(Exercise requirements): An exact, picture-free copy of the listing is required.

┄┄┄┄┄┄

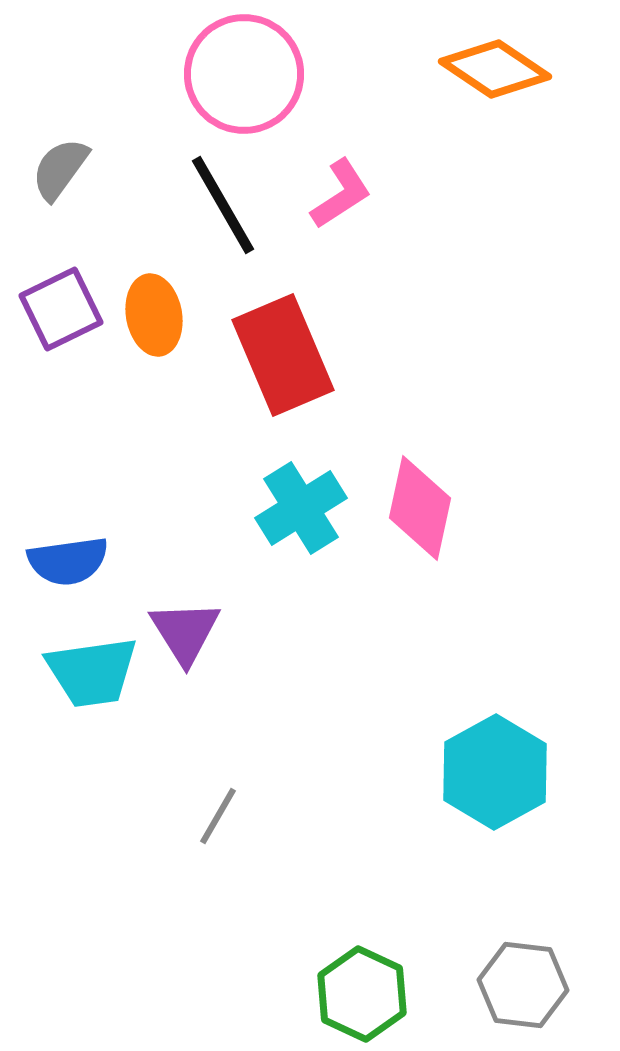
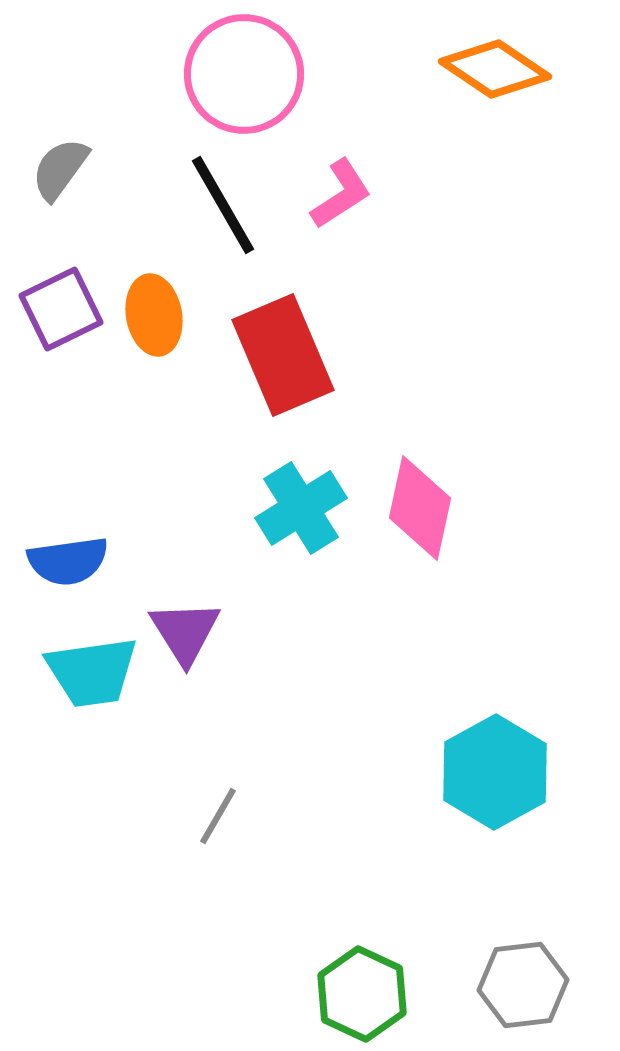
gray hexagon: rotated 14 degrees counterclockwise
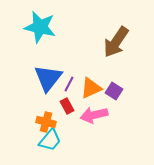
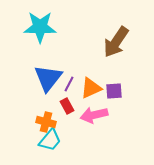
cyan star: rotated 12 degrees counterclockwise
purple square: rotated 36 degrees counterclockwise
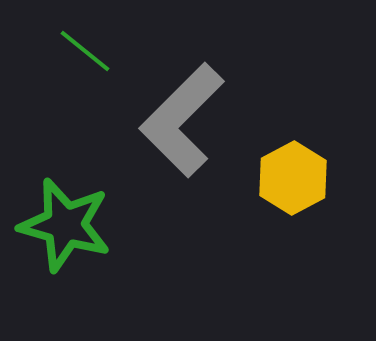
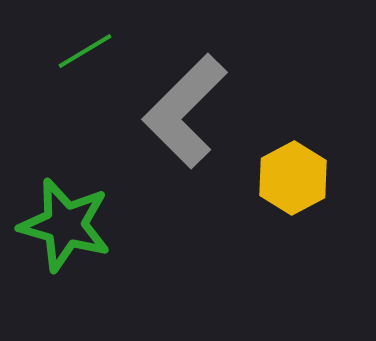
green line: rotated 70 degrees counterclockwise
gray L-shape: moved 3 px right, 9 px up
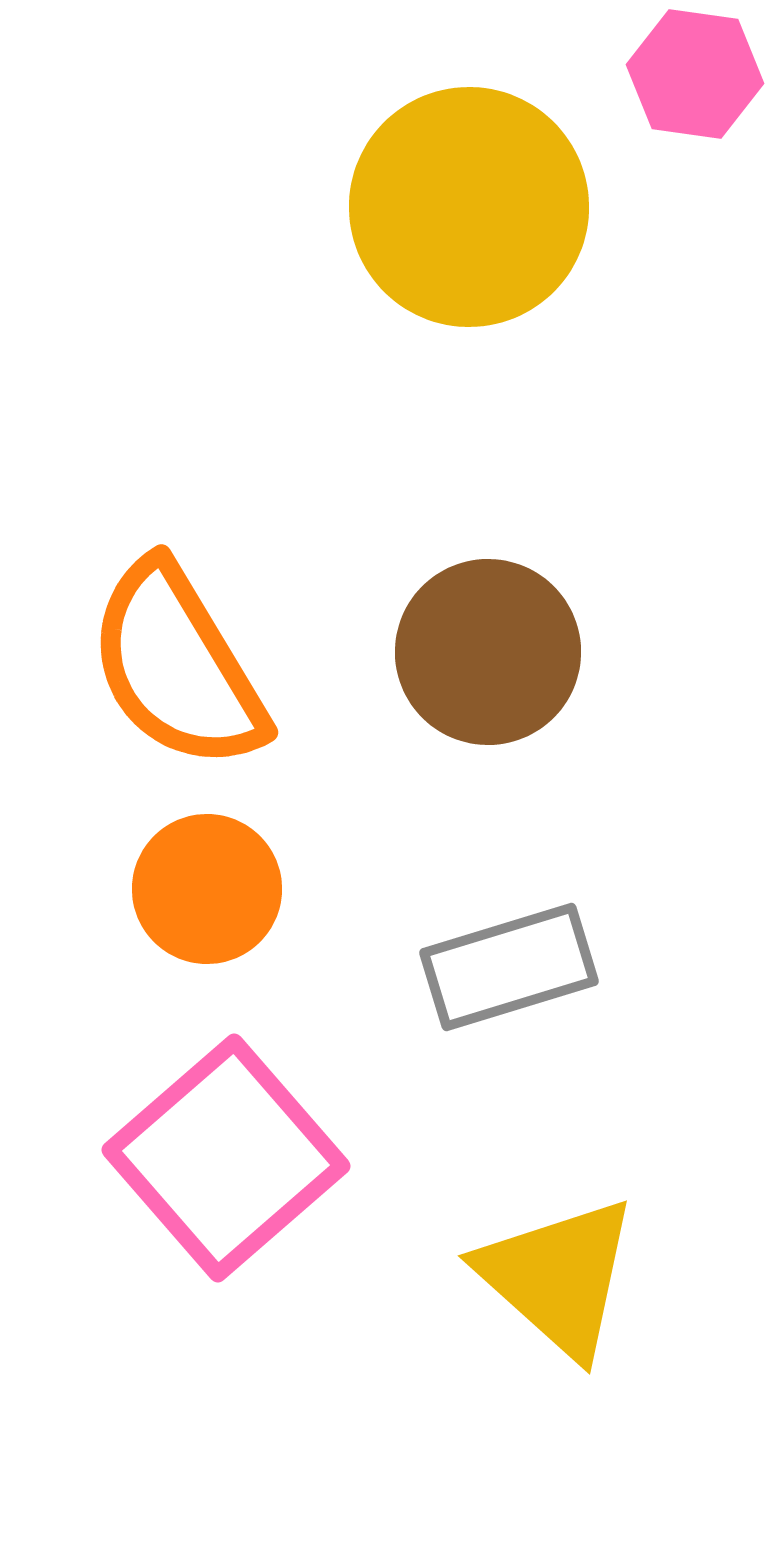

┄┄┄┄┄┄

(Result of the exercise):
gray hexagon: rotated 14 degrees counterclockwise
cyan star: rotated 12 degrees counterclockwise
purple square: rotated 36 degrees counterclockwise
green line: rotated 70 degrees counterclockwise
gray L-shape: moved 3 px right, 9 px up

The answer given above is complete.